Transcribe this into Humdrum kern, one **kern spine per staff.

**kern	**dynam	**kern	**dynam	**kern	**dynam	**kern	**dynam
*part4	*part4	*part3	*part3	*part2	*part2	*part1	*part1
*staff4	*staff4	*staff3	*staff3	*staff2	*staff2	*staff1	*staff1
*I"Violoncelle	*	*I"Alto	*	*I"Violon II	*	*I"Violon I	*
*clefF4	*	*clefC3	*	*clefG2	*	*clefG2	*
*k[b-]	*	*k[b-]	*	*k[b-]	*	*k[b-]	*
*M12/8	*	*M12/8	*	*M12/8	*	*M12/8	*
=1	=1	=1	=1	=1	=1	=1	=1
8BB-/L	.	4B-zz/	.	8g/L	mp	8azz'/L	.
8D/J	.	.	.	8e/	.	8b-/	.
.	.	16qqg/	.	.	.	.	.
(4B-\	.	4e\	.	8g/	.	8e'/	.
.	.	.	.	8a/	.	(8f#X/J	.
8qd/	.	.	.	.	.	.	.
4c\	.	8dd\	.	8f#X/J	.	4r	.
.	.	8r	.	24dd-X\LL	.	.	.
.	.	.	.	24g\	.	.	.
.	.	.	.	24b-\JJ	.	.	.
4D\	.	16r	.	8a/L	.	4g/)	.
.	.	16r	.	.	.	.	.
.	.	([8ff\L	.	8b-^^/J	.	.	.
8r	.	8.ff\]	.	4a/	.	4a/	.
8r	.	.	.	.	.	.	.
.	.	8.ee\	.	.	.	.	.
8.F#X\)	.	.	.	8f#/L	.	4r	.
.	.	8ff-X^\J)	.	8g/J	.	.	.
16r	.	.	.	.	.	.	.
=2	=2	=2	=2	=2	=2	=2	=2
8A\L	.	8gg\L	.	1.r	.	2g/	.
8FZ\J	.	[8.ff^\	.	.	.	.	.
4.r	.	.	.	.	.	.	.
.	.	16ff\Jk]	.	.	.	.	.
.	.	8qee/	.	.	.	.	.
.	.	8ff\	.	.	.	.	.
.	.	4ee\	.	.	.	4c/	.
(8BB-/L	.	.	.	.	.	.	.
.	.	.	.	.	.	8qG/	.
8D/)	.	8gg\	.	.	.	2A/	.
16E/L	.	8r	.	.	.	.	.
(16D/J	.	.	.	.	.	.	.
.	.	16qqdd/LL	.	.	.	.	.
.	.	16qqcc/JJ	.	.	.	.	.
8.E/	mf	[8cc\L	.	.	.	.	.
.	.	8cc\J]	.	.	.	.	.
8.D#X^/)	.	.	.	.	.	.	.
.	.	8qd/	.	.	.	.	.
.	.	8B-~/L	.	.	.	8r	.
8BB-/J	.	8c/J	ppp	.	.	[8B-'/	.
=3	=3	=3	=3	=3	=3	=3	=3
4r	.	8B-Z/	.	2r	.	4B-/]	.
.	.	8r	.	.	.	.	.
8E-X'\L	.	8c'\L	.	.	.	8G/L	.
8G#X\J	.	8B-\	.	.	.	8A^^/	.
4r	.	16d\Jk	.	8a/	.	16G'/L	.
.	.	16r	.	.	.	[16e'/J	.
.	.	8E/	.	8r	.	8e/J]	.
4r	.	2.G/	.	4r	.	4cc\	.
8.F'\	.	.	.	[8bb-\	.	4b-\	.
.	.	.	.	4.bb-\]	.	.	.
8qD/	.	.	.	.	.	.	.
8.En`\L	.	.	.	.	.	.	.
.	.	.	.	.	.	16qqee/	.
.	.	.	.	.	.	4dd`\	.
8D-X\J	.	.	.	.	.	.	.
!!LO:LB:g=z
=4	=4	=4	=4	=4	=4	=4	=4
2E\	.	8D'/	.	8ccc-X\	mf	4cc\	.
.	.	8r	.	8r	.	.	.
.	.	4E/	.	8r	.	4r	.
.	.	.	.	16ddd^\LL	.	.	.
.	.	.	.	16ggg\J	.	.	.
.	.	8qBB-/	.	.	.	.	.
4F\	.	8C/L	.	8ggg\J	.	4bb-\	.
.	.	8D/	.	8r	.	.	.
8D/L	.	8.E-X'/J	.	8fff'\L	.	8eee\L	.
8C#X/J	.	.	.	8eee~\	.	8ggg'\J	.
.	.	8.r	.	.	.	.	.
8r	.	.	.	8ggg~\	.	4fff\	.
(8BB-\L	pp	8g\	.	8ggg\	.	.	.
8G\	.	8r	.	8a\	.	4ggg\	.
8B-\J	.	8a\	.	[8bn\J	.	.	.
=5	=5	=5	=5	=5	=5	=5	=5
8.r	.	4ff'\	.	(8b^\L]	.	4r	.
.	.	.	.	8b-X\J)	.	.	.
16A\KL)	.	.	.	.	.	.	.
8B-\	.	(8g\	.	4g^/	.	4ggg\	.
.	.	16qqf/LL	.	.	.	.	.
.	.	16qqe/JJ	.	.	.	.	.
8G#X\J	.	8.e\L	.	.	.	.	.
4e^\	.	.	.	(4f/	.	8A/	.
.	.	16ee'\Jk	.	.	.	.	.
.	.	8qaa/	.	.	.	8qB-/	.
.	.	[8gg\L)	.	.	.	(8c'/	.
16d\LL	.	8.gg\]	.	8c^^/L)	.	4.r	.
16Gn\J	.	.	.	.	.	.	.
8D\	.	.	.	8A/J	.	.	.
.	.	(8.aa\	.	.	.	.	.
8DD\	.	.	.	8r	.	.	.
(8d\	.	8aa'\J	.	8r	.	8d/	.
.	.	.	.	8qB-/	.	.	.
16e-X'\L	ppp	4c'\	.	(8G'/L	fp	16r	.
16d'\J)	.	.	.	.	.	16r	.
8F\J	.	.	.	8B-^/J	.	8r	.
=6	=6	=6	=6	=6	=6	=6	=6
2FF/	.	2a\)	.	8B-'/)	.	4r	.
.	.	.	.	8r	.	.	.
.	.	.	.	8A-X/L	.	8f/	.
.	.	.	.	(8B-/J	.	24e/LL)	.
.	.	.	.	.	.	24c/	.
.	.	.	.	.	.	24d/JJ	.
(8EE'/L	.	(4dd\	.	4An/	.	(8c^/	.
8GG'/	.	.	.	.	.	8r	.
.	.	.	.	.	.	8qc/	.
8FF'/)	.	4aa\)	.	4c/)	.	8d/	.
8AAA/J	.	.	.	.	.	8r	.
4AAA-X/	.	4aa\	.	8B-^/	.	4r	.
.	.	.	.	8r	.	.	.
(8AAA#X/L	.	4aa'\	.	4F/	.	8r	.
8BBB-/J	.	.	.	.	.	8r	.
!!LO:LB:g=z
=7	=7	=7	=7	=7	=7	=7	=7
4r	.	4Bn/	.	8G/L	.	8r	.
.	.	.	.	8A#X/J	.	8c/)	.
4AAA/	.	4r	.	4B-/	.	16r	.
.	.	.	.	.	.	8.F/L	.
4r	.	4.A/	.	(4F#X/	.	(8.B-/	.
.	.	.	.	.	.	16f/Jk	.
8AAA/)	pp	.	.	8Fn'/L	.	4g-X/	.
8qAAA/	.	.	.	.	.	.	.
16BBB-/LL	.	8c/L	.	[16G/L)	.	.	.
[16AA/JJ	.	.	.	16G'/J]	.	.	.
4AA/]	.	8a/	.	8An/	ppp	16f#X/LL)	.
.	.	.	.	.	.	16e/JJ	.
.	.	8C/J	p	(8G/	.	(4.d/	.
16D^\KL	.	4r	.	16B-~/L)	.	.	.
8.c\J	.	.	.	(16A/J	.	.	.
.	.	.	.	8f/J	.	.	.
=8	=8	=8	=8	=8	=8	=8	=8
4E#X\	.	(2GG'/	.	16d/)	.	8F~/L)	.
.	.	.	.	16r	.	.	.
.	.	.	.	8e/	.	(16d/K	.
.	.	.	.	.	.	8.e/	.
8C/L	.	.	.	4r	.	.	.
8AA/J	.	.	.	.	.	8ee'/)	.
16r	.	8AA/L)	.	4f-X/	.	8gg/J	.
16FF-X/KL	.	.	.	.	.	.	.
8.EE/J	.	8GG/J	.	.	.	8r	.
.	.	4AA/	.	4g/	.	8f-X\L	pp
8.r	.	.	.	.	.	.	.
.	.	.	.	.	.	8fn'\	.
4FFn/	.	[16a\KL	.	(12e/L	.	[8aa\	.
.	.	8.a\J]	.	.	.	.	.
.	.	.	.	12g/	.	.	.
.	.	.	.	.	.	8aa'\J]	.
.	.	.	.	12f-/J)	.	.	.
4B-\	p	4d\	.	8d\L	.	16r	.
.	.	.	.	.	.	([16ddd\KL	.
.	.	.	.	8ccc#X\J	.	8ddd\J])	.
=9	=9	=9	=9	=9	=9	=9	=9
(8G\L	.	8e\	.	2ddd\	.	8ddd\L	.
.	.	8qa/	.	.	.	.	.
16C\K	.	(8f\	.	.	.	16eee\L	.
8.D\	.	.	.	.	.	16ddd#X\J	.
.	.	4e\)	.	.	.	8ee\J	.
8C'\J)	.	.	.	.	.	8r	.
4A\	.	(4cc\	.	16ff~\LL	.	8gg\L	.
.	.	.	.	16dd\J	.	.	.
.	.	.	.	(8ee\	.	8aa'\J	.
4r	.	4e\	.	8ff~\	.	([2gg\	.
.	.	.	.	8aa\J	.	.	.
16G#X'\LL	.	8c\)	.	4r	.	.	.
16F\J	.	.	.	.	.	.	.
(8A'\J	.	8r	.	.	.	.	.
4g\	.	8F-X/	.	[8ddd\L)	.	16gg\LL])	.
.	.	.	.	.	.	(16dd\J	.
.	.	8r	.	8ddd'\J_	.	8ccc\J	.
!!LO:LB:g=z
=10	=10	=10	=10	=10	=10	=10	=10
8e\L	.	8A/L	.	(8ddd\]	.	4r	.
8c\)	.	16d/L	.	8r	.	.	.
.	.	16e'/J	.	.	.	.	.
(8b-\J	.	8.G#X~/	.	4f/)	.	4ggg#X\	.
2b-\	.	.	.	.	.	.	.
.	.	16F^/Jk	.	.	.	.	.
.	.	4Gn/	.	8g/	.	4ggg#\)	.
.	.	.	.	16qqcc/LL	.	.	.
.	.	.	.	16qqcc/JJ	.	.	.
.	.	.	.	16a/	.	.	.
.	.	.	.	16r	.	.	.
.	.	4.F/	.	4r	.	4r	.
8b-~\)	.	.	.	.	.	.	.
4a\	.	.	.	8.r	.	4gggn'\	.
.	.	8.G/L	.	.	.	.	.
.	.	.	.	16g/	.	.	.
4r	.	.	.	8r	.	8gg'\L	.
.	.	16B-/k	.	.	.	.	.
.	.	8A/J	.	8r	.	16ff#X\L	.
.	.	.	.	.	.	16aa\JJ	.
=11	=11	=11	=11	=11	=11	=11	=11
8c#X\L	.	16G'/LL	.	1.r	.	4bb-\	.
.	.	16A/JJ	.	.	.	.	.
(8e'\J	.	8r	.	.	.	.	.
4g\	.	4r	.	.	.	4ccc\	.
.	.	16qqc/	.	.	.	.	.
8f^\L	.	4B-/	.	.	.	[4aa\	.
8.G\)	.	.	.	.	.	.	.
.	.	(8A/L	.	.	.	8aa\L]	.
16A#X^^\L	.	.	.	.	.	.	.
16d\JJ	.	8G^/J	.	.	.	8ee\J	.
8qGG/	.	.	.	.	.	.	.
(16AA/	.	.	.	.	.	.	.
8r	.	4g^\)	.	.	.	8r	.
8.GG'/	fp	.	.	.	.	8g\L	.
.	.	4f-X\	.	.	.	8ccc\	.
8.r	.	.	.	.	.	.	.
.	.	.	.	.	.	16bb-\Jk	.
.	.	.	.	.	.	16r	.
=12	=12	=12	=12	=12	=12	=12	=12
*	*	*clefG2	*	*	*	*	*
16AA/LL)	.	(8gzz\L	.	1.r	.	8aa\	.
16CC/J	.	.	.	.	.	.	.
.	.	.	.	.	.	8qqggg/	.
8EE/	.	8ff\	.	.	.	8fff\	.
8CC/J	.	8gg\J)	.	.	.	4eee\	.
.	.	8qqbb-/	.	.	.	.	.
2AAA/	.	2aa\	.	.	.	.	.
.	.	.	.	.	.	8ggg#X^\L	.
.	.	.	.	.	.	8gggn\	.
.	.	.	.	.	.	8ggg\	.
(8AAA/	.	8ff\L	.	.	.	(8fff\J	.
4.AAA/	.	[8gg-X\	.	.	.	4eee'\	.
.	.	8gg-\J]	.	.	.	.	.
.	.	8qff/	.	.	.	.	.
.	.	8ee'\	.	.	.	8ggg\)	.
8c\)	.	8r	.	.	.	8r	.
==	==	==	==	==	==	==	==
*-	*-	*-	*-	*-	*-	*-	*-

-*-*-

Identify each line in the records that contains the string "kern". Copy every such line in full.

**Result for this task:**
Transcribe this into Humdrum kern, one **kern spine per staff.
**kern	**dynam	**kern	**dynam	**kern	**dynam	**kern	**dynam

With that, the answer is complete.